- Task to carry out -
When you reach the line with "pink 2x3 tile [98,126,228,219] -> none" in the listing below, transcribe it and each line after it up to and including the line with "blue 2x3 tile", exactly and with nothing else.

- Dataset extract -
* * * * *

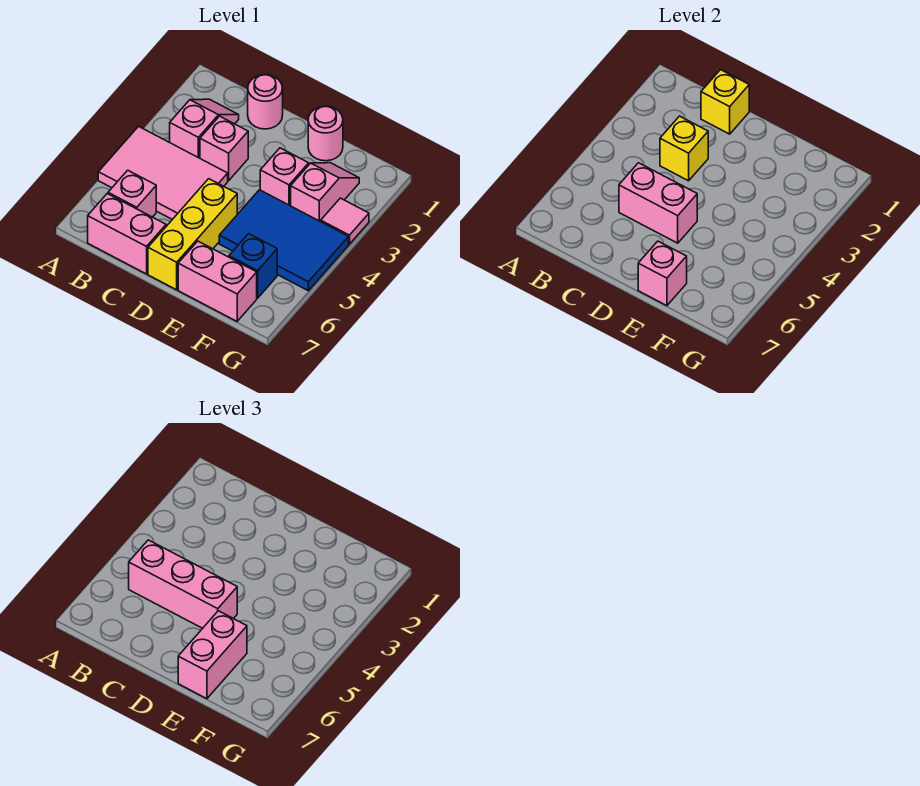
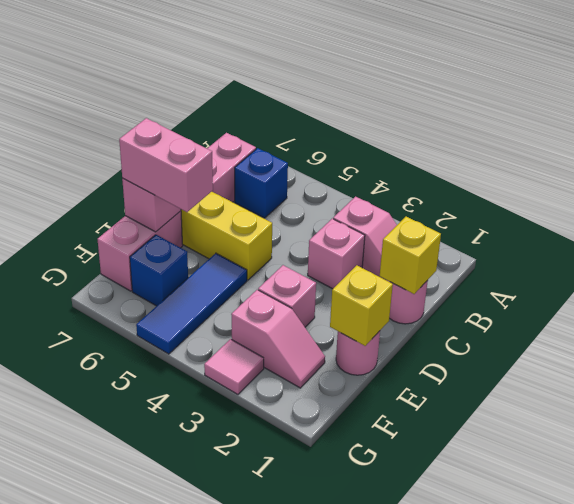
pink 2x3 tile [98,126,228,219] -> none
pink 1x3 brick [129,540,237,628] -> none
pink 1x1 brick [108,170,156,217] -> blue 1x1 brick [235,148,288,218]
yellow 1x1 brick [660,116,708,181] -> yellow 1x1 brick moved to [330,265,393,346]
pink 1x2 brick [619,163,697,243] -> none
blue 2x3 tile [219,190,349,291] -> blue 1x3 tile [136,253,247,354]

* * * * *

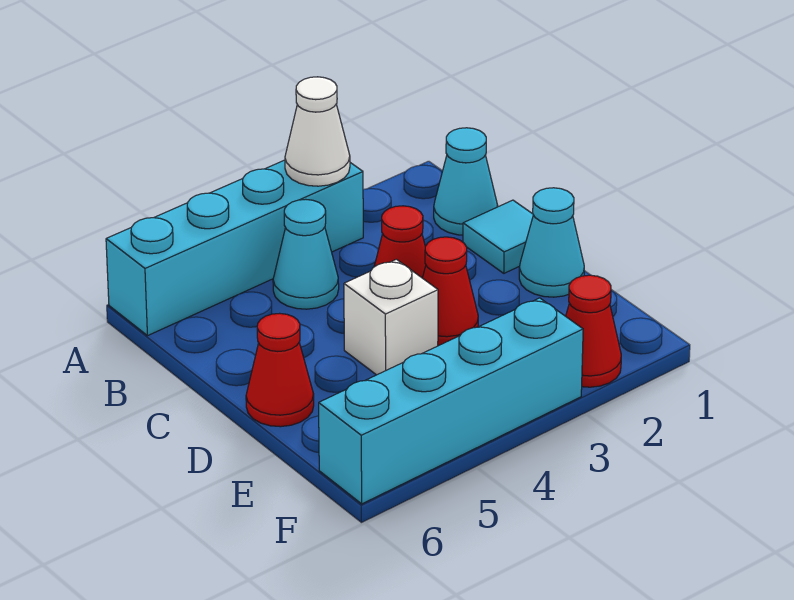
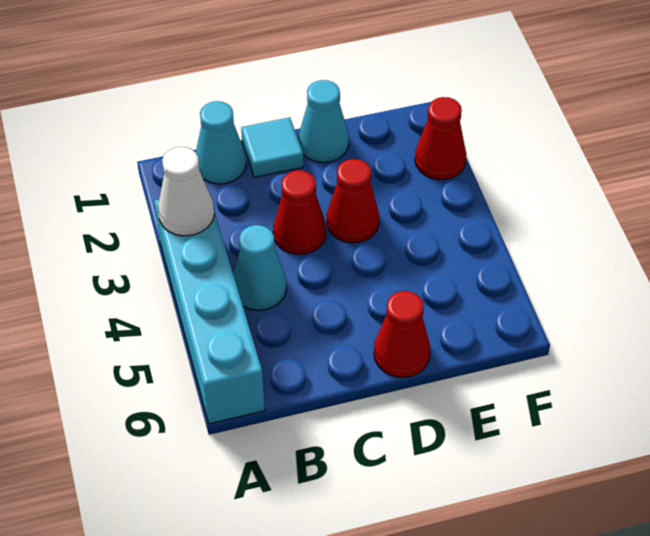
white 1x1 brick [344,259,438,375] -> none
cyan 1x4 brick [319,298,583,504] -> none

* * * * *

- Answer space -
pink 2x3 tile [98,126,228,219] -> none
pink 1x3 brick [129,540,237,628] -> none
pink 1x1 brick [108,170,156,217] -> blue 1x1 brick [235,148,288,218]
yellow 1x1 brick [660,116,708,181] -> yellow 1x1 brick moved to [330,265,393,346]
pink 1x2 brick [619,163,697,243] -> none
blue 2x3 tile [219,190,349,291] -> blue 1x3 tile [136,253,247,354]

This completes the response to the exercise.